[Records from a dataset]
■ ■ ■ ■ ■ ■ ■

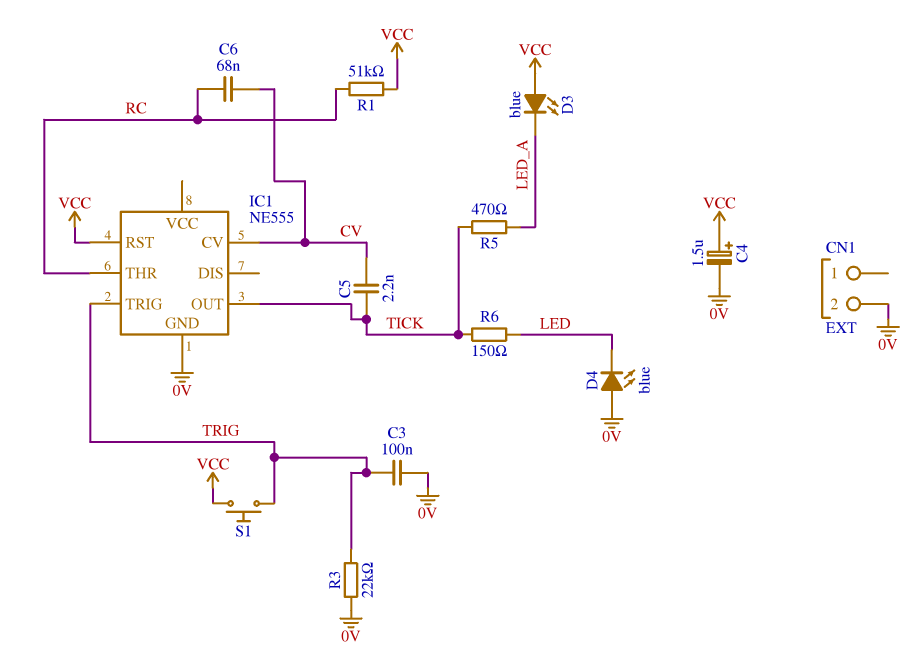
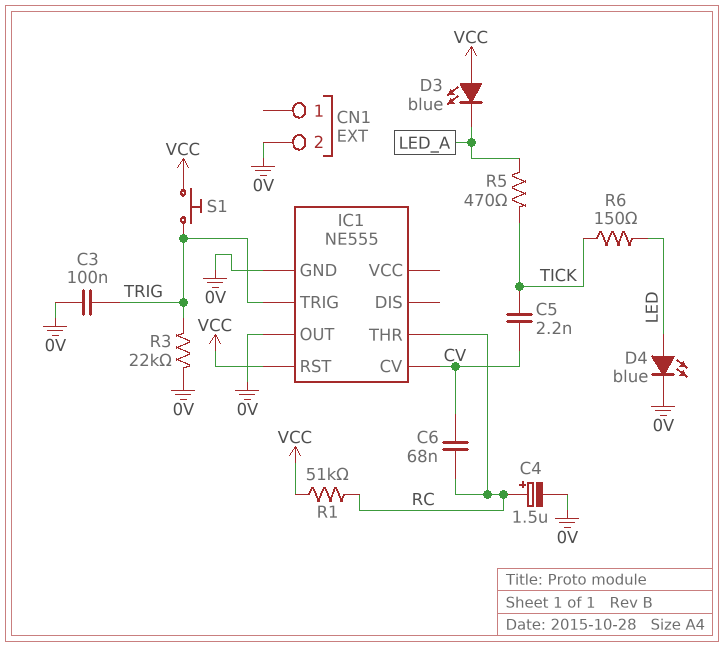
C4: 1.5uF (plus VCC, minus 0V) -> 1.5uF (plus RC, minus 0V)
D4: LED blue (A 0V, K LED) -> LED blue (A LED, K 0V)
IC1 pin OUT: TICK -> 0V

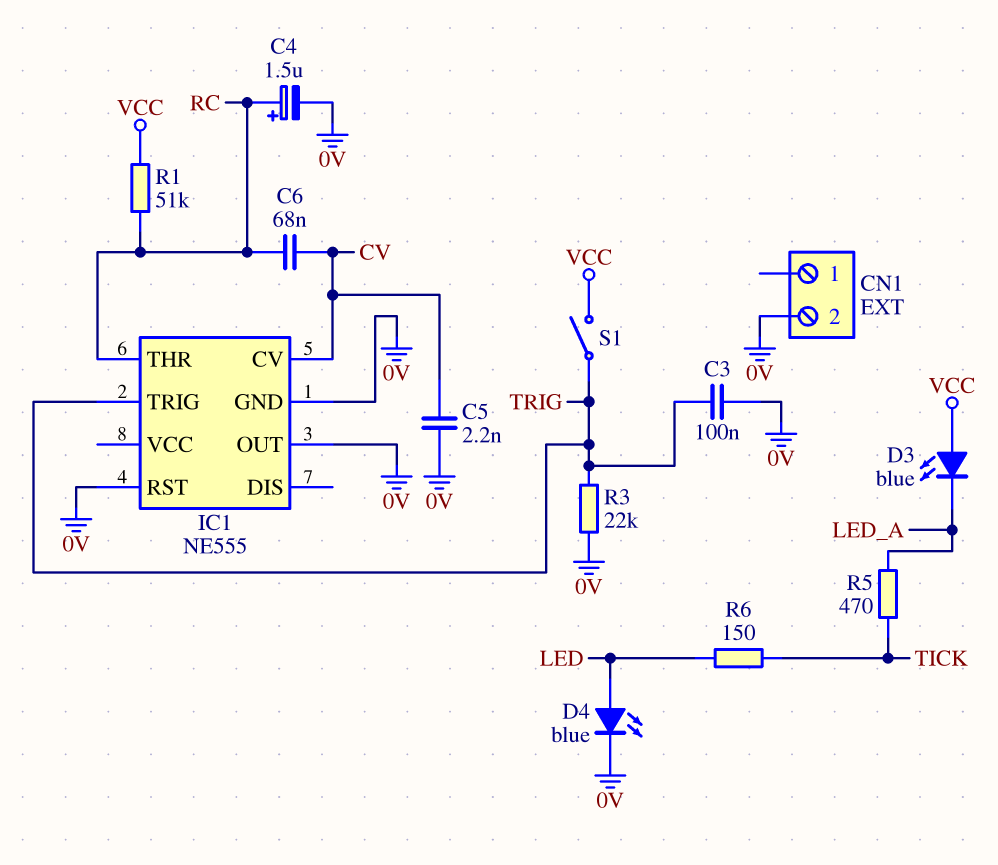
C5: 2.2nF (CV, TICK) -> 2.2nF (0V, CV)
IC1 pin RST: VCC -> 0V
S1: button (TRIG, VCC) -> switch (TRIG, VCC)

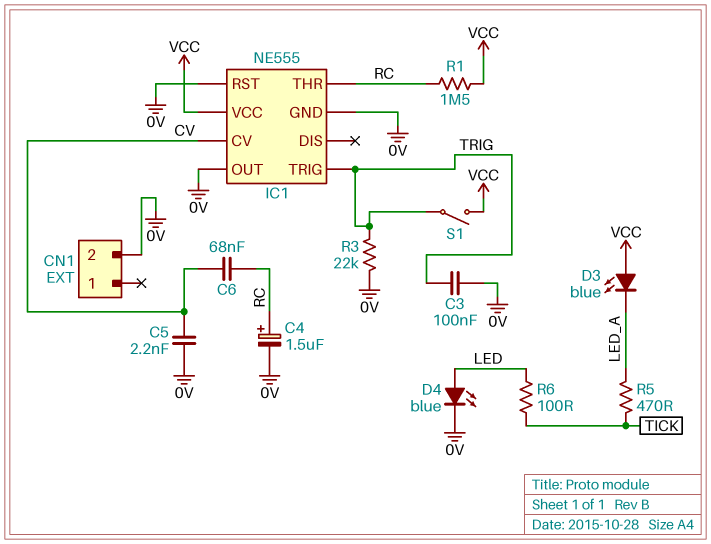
IC1 pin VCC: none -> VCC
R1: 51k (RC, VCC) -> 1.5M (RC, VCC)
R6: 150 (LED, TICK) -> 100 (LED, TICK)

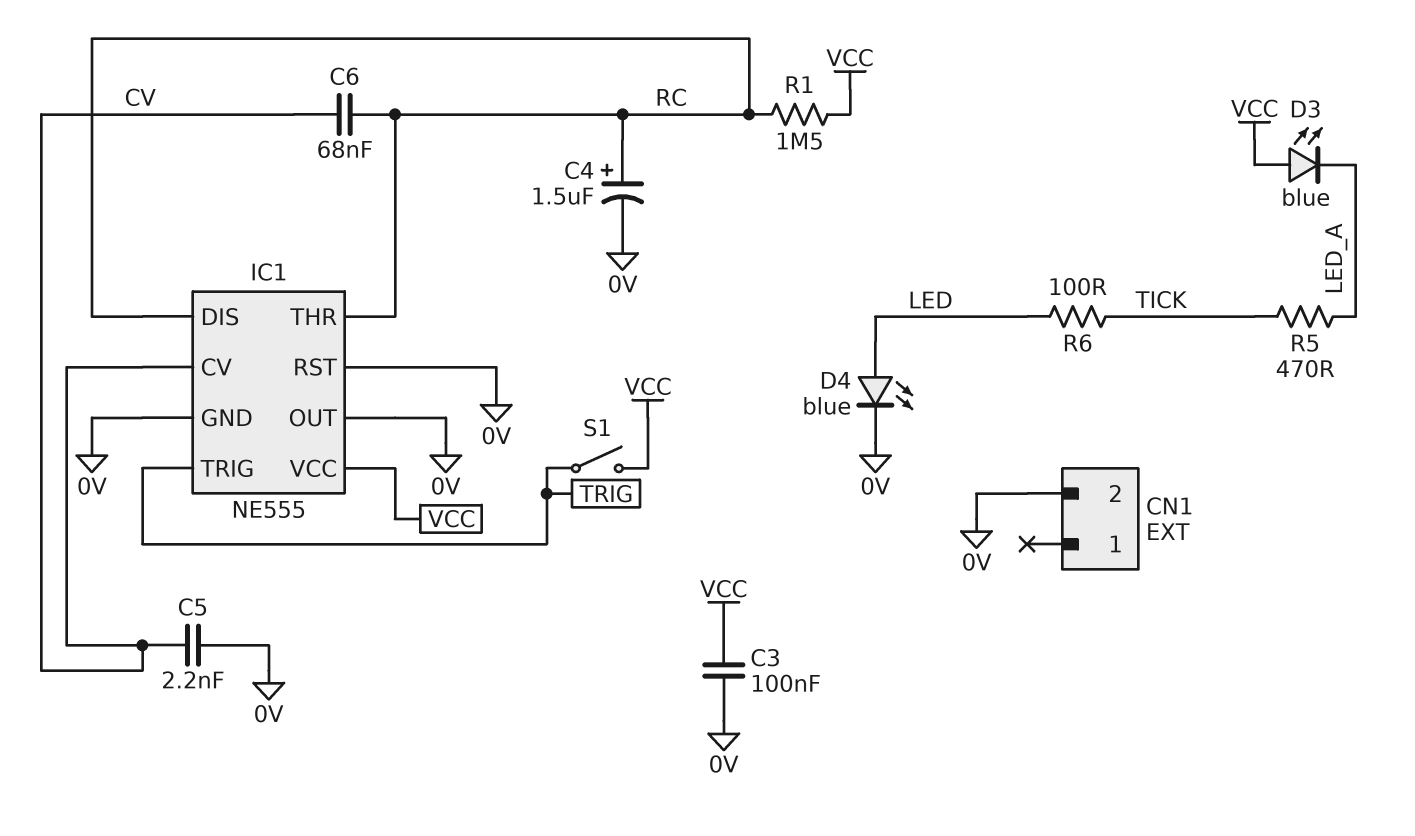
C3: 100nF (0V, TRIG) -> 100nF (0V, VCC)
IC1 pin DIS: none -> RC
R3: 22k (0V, TRIG) -> none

■ ■ ■ ■ ■ ■ ■

» Required action: Retype all the records shown above, character for character. Omit every picture.

» Answer space:
C4: 1.5uF (plus VCC, minus 0V) -> 1.5uF (plus RC, minus 0V)
D4: LED blue (A 0V, K LED) -> LED blue (A LED, K 0V)
IC1 pin OUT: TICK -> 0V

C5: 2.2nF (CV, TICK) -> 2.2nF (0V, CV)
IC1 pin RST: VCC -> 0V
S1: button (TRIG, VCC) -> switch (TRIG, VCC)

IC1 pin VCC: none -> VCC
R1: 51k (RC, VCC) -> 1.5M (RC, VCC)
R6: 150 (LED, TICK) -> 100 (LED, TICK)

C3: 100nF (0V, TRIG) -> 100nF (0V, VCC)
IC1 pin DIS: none -> RC
R3: 22k (0V, TRIG) -> none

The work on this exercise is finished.